*** Block opens ***
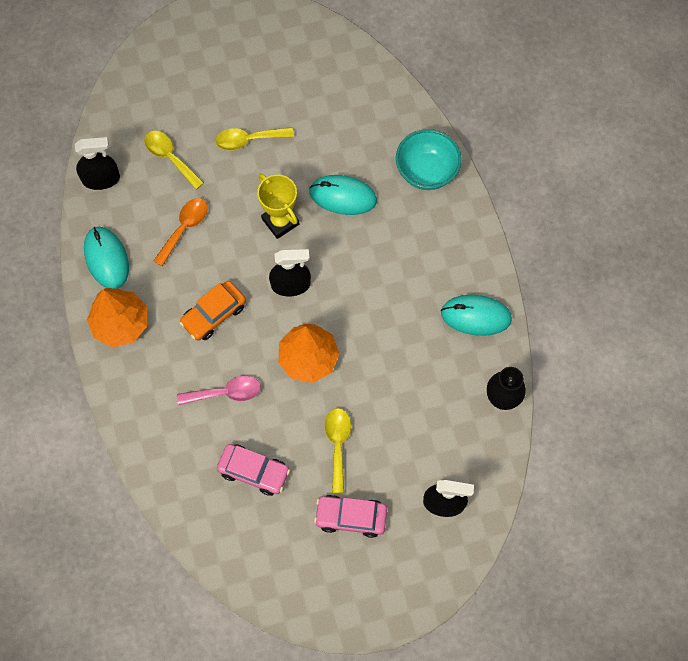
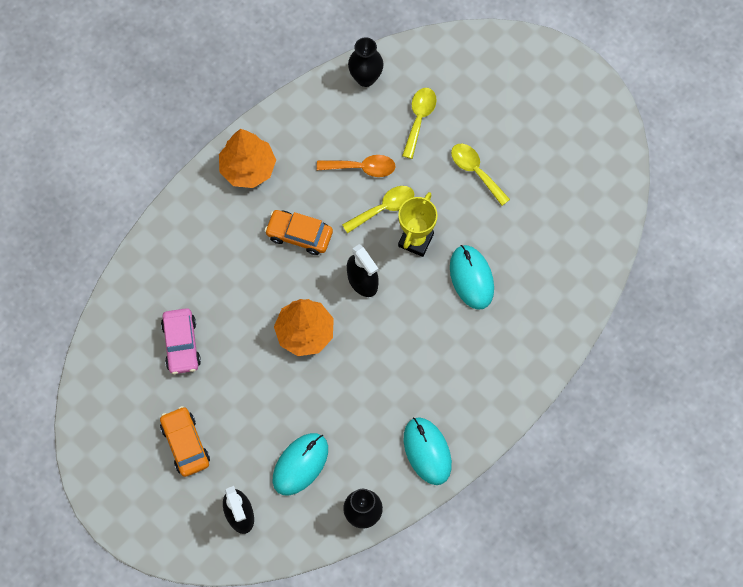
camera: 60 degrees right, 0 degrees up
(101, 179) = (365, 78): black spray bottle -> black vase
(106, 259) = (298, 124): turquoise mouse -> turquoise mouse (300, 464)
(226, 392) = (236, 284): pink spoon -> none
(337, 444) = (242, 398): yellow spoon -> yellow spoon (384, 208)
(351, 517) = (185, 444): pink car -> orange car
(426, 171) = (540, 335): turquoise bowl -> none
*** Block closes ***
[Problem requirements]:
Number of lines with the string "pink" in the data above: report this figure and nothing more.

[Response for this exercise]:
2